=== Begin Enclosure ===

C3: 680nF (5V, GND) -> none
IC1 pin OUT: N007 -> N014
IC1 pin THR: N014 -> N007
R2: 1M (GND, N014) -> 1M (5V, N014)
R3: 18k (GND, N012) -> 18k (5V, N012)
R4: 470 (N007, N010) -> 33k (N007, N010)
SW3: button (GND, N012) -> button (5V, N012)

=== End Enclosure ===
=== Begin Enclosure ===

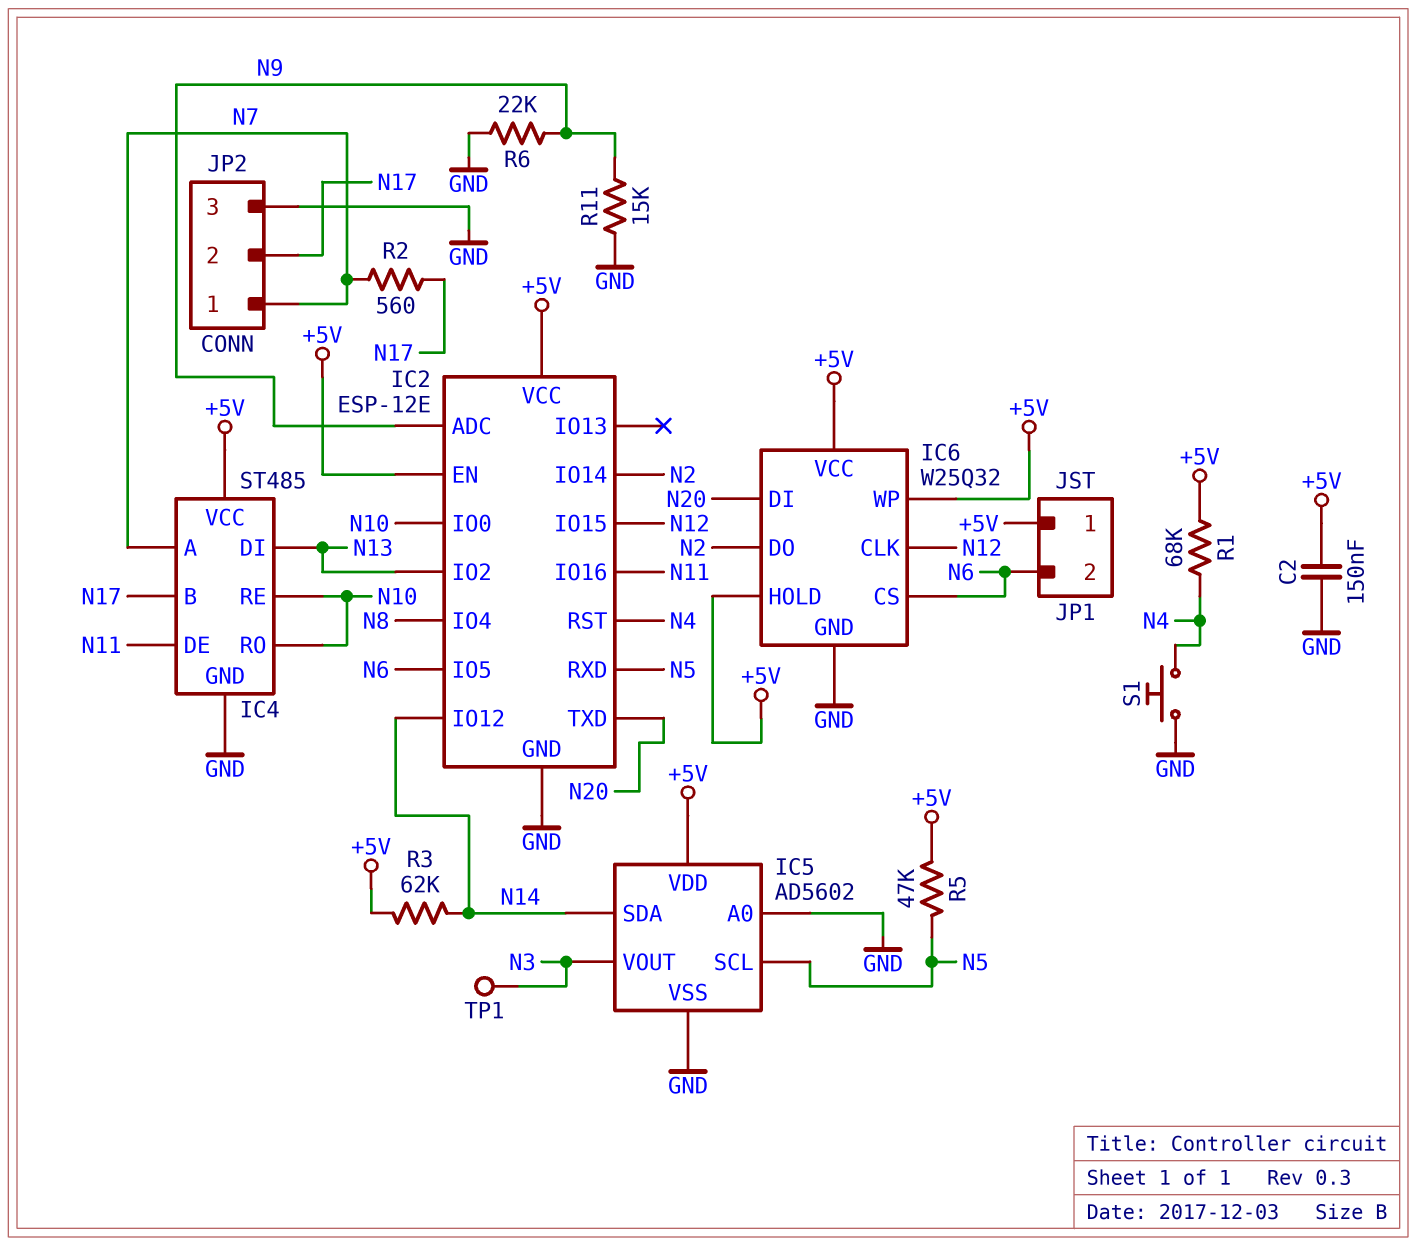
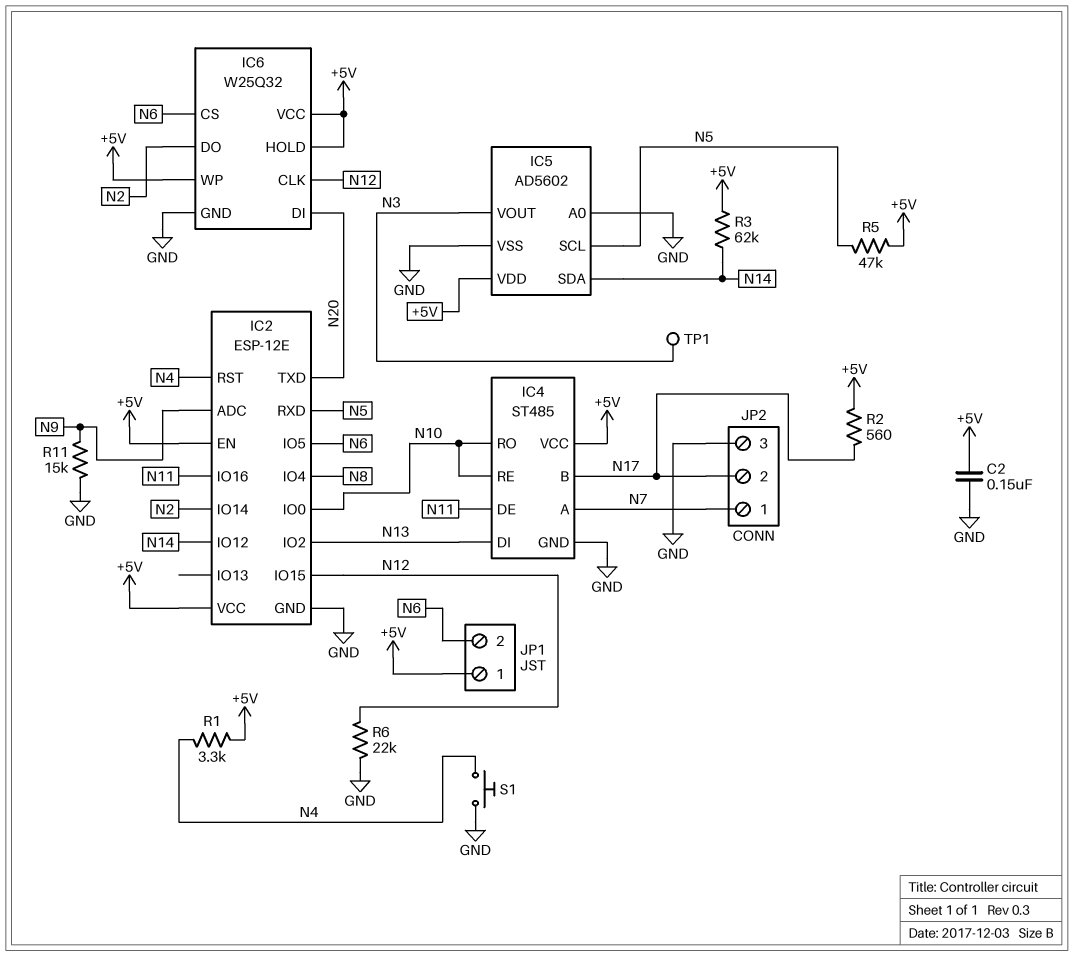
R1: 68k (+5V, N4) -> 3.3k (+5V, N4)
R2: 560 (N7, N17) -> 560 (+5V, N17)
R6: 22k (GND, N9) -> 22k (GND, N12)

=== End Enclosure ===

▸ **Task details**:
Copy out each line of the data above, exactly, if it lies between the line holding "R2: 1M (GND, N014) -> 1M (5V, N014)" and the line holding "SW3: button (GND, N012) -> button (5V, N012)", inclusive; copy no other line.

▸ **Finished task**:
R2: 1M (GND, N014) -> 1M (5V, N014)
R3: 18k (GND, N012) -> 18k (5V, N012)
R4: 470 (N007, N010) -> 33k (N007, N010)
SW3: button (GND, N012) -> button (5V, N012)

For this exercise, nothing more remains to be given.